PROBLEM DESCRIPTION => Go to the line below containing "OLED pin SDA: D15 -> D14" and print exactly from there through the line containing "MIC pin OUT: D12 -> VP", both included. Print nothing else.

......

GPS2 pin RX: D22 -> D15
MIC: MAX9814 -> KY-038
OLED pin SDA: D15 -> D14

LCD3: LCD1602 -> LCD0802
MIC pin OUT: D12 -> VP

......

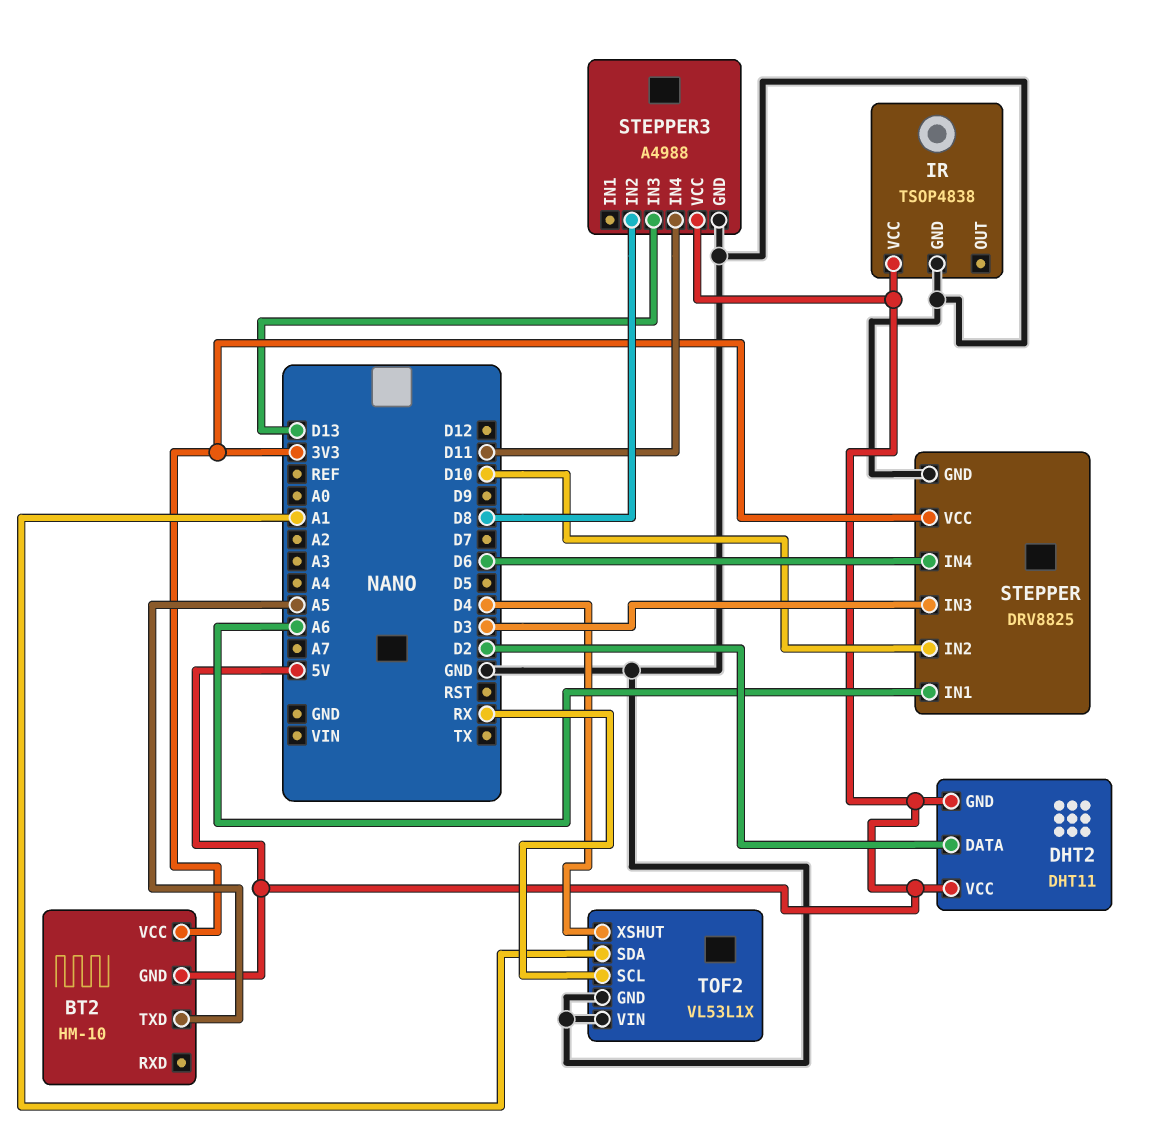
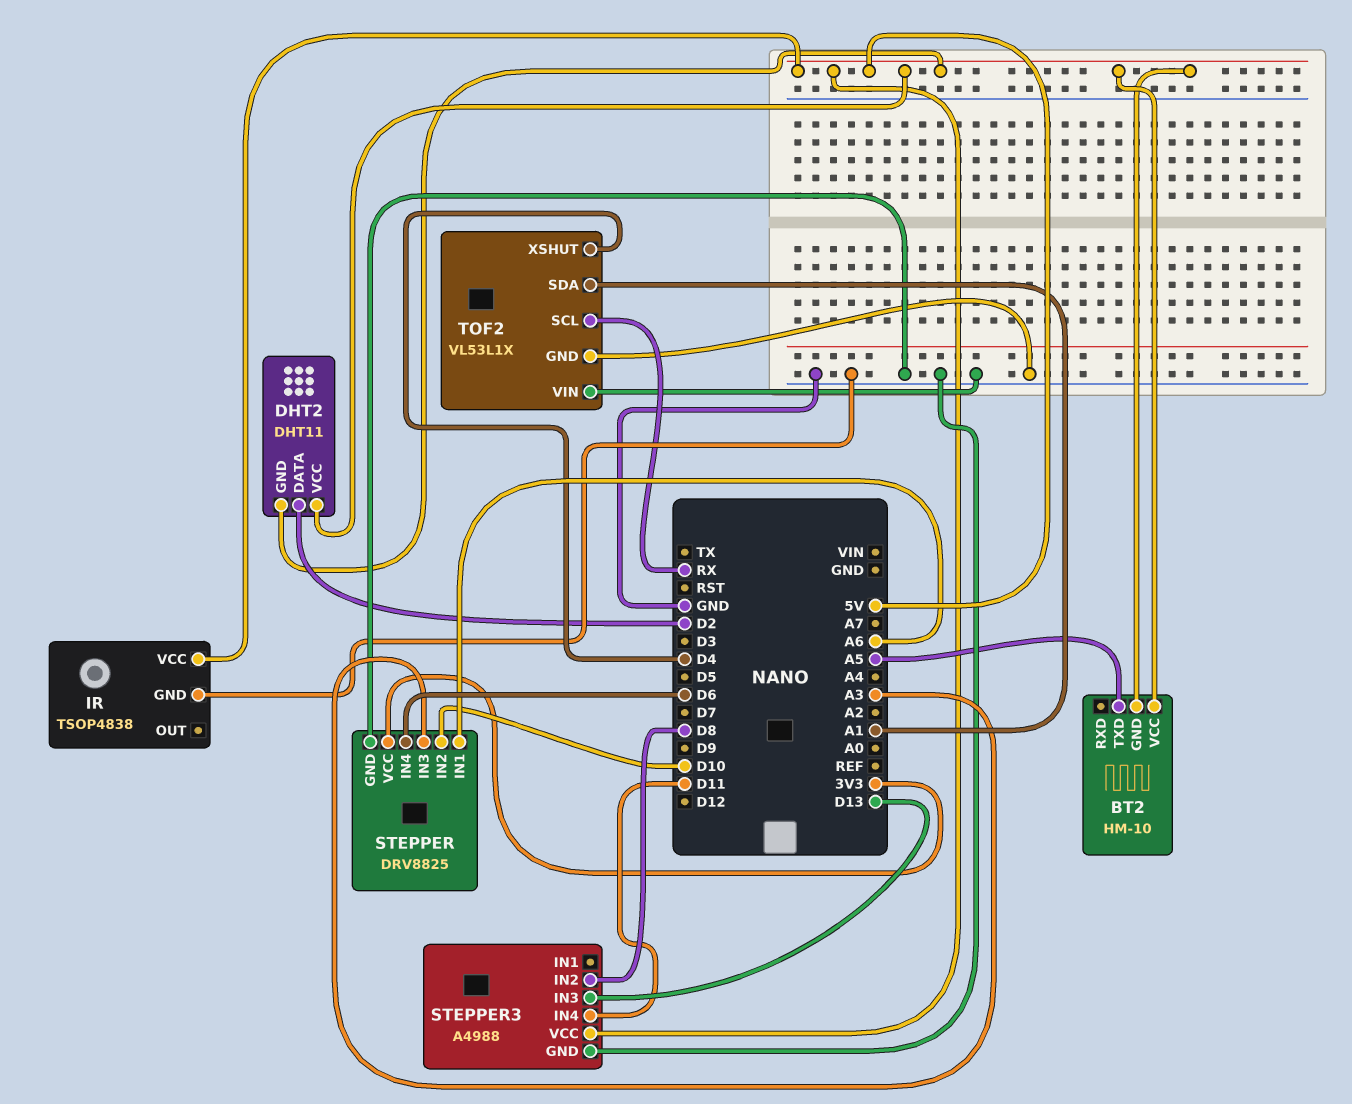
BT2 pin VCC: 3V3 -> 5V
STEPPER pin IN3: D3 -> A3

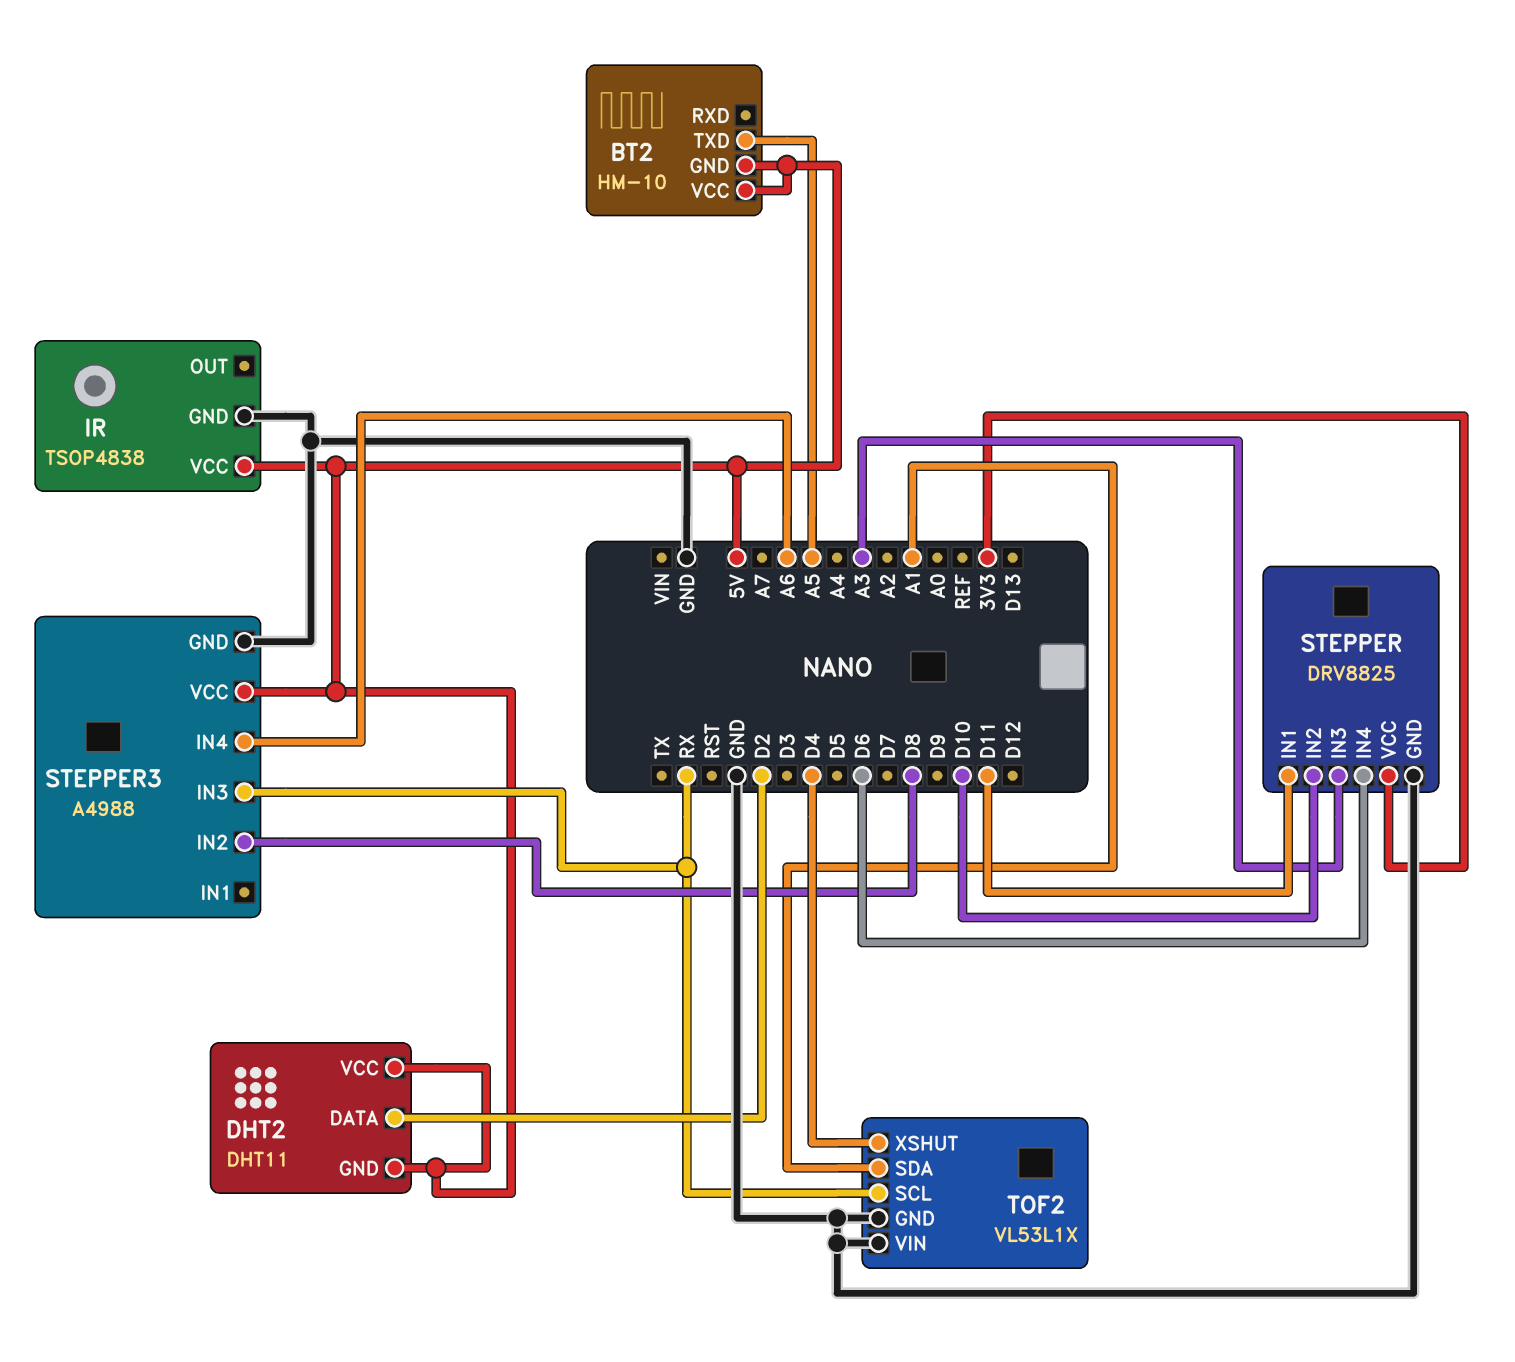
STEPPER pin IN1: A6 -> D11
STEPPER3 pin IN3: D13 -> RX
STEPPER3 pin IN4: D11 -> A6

......

YOUR RESPONSE =>
OLED pin SDA: D15 -> D14

LCD3: LCD1602 -> LCD0802
MIC pin OUT: D12 -> VP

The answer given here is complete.